Each line with the string "switch" is to be copied from the records below.

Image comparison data
==========
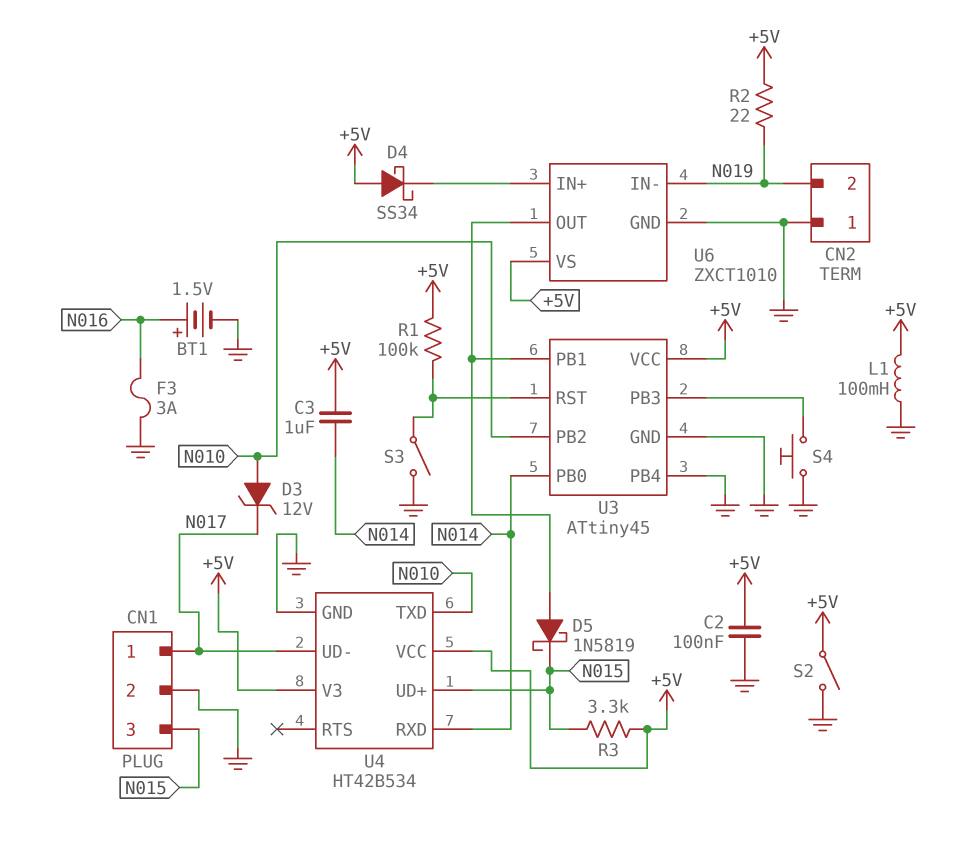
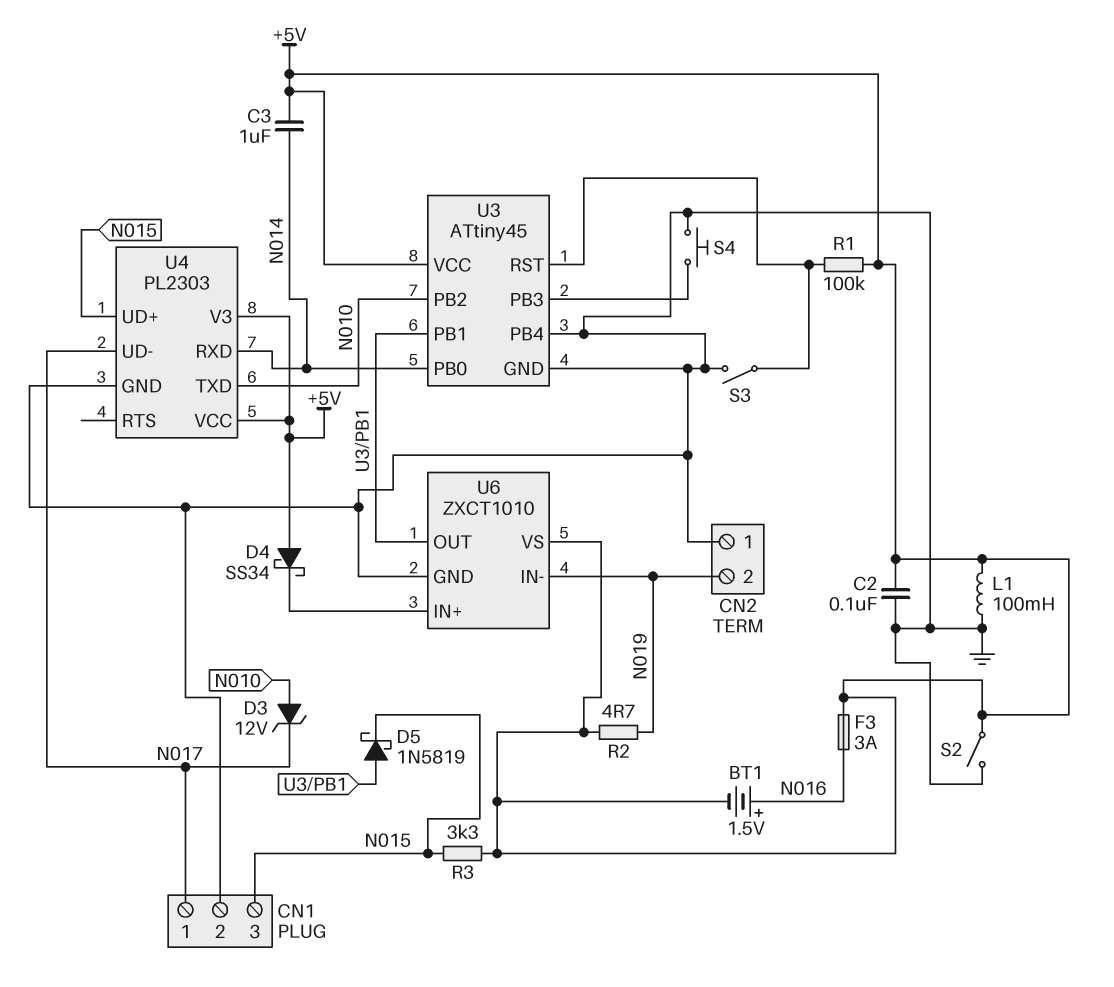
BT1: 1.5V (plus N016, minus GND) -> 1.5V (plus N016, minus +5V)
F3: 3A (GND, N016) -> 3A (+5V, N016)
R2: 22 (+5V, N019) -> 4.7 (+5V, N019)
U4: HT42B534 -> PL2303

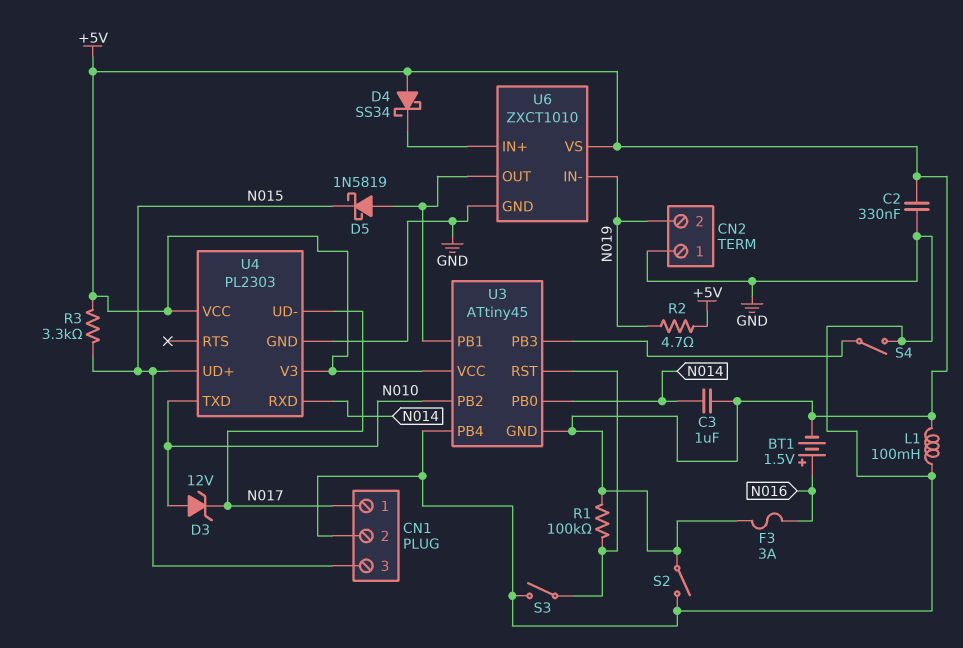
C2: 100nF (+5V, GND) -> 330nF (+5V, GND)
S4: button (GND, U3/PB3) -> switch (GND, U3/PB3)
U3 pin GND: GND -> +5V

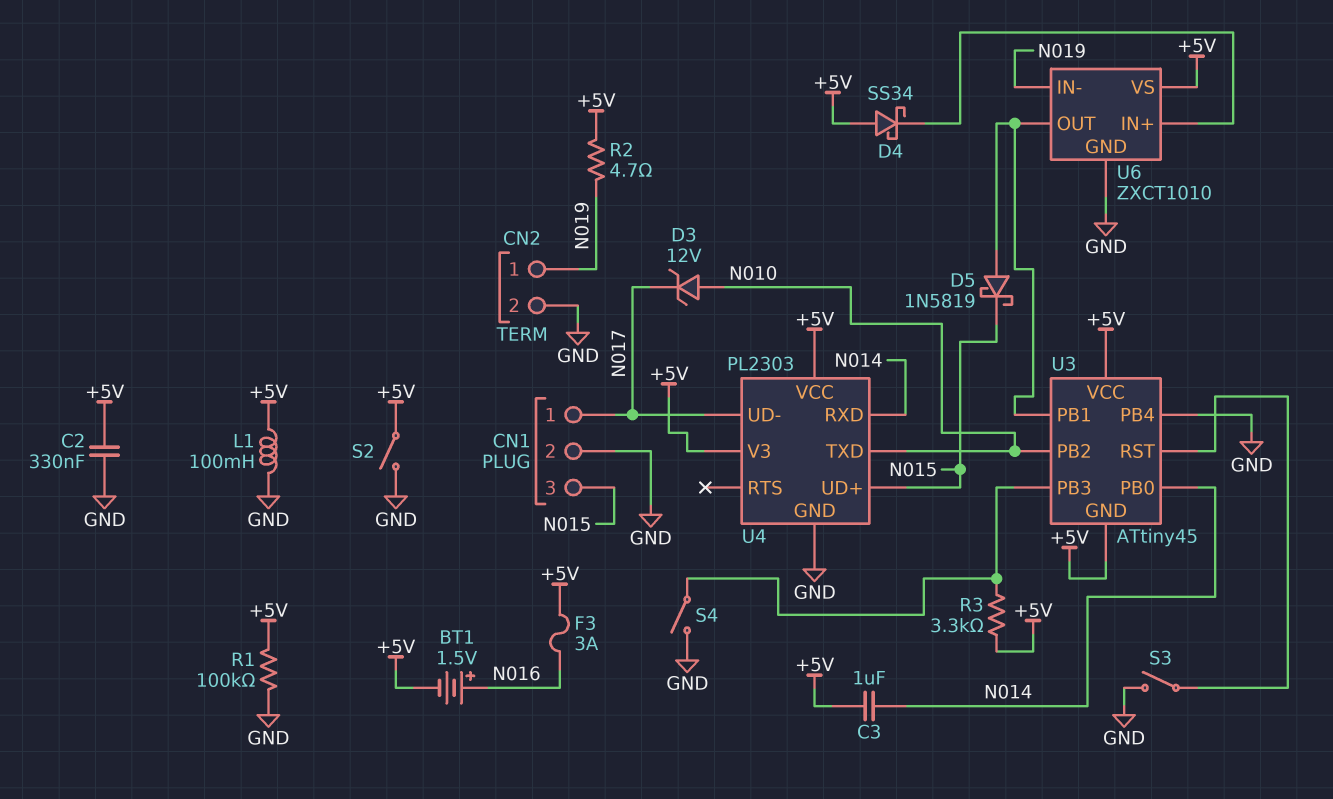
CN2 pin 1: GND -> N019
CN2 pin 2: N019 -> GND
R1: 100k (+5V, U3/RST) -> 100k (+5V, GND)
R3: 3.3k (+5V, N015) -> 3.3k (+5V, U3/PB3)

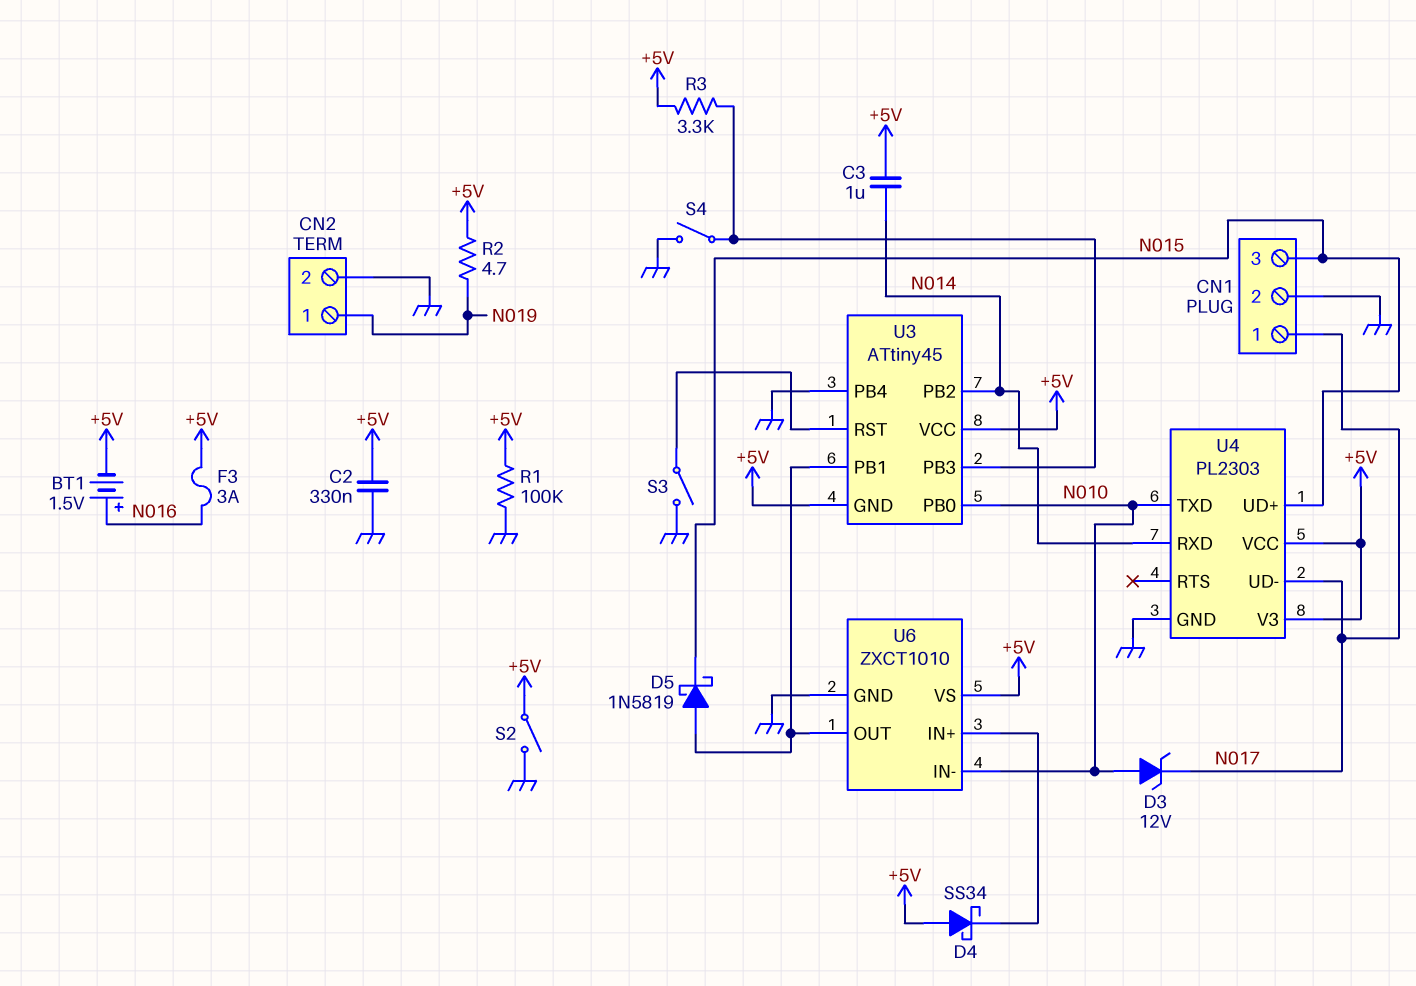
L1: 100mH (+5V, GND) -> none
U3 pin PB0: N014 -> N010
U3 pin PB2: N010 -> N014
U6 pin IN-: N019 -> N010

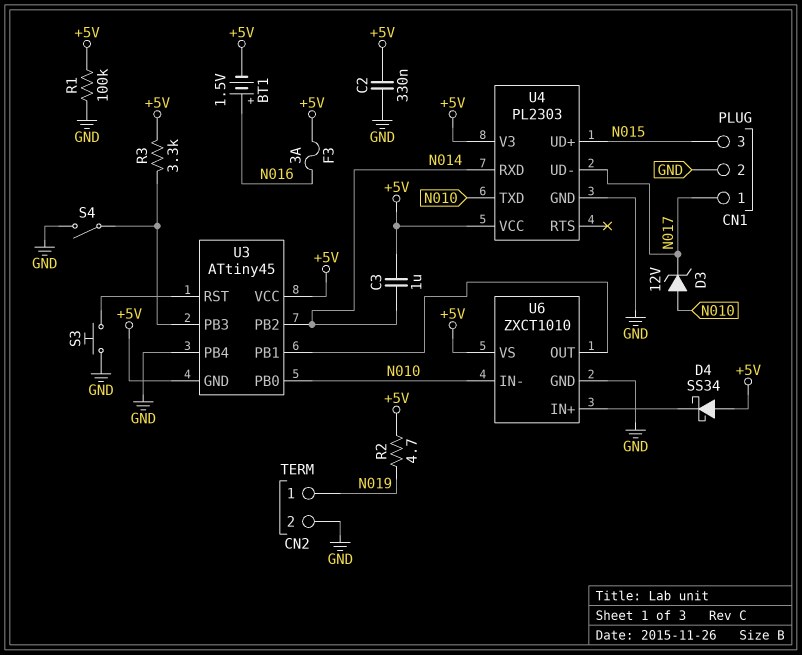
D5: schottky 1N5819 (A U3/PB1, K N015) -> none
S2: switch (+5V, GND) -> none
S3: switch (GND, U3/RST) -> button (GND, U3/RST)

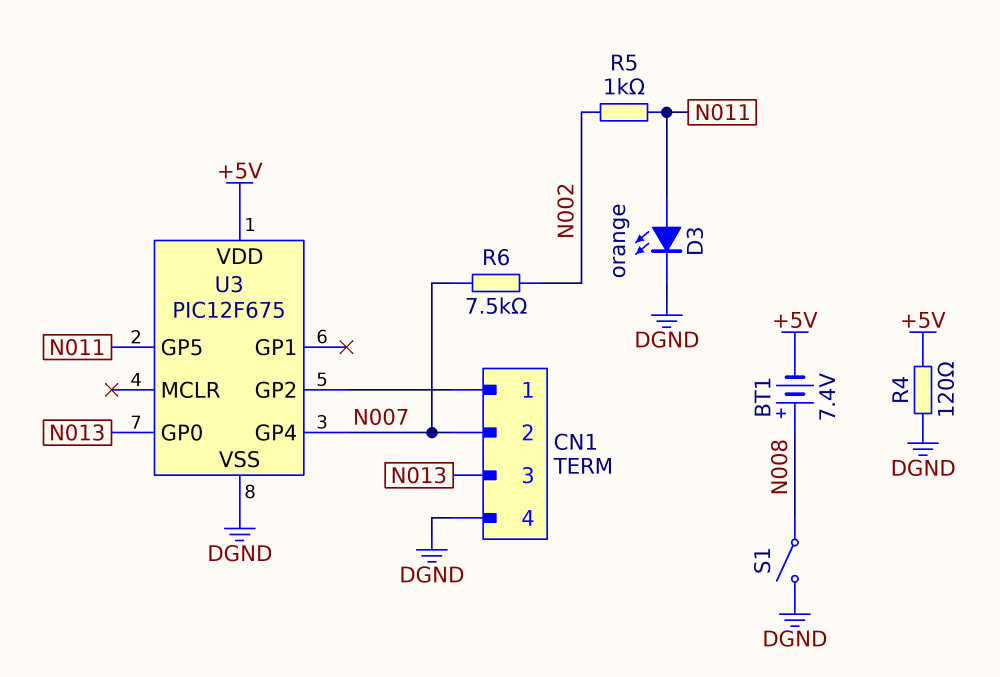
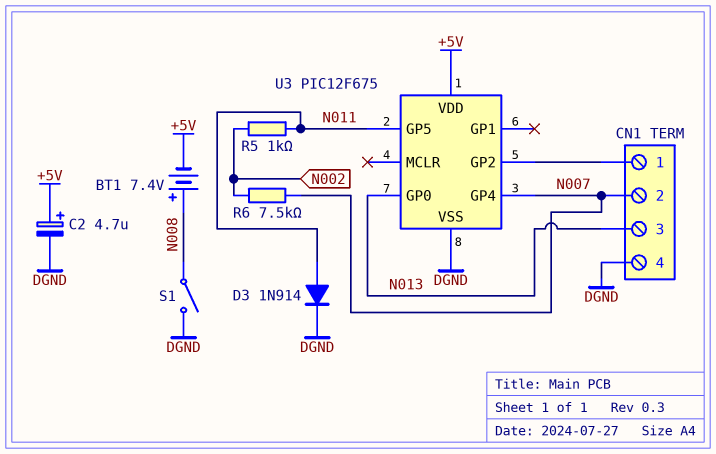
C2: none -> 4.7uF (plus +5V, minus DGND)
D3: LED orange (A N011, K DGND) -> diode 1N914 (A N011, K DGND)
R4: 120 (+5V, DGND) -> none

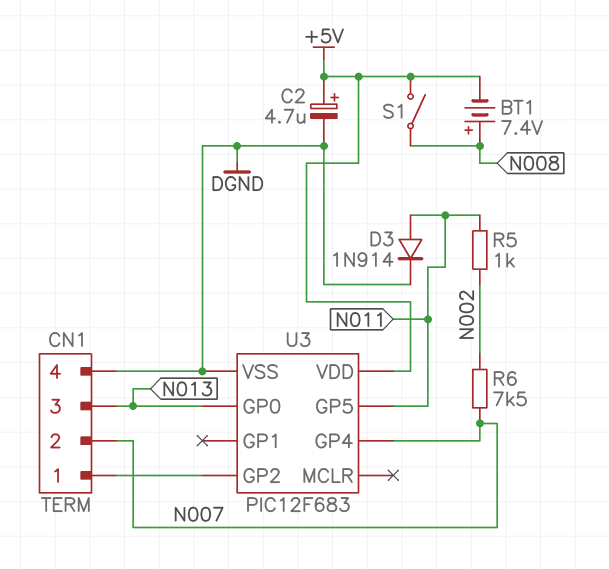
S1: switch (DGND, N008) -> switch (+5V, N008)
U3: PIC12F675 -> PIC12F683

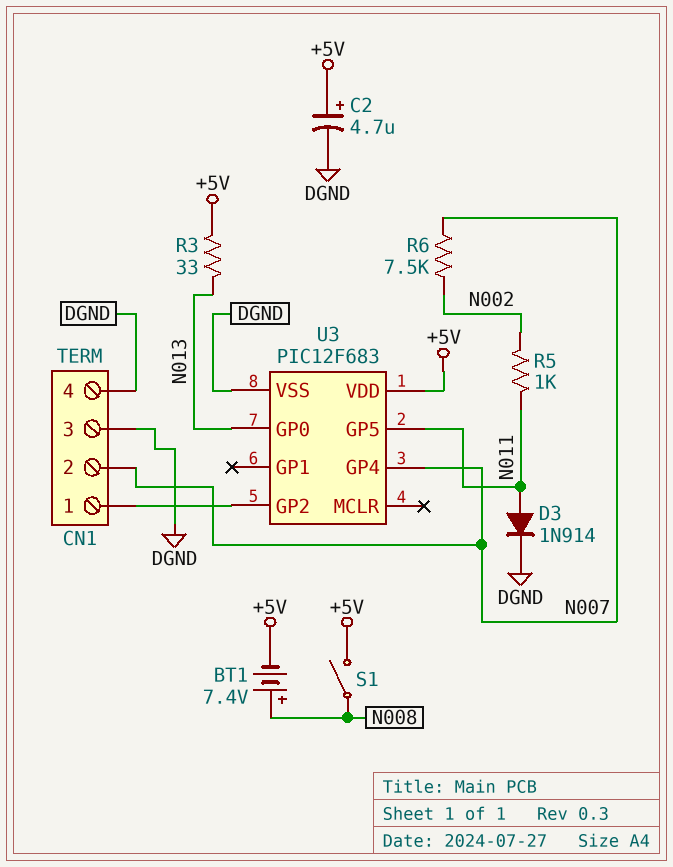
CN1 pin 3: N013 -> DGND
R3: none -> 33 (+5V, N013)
==========
**RESPONSE AREA**:
S4: button (GND, U3/PB3) -> switch (GND, U3/PB3)
S2: switch (+5V, GND) -> none
S3: switch (GND, U3/RST) -> button (GND, U3/RST)
S1: switch (DGND, N008) -> switch (+5V, N008)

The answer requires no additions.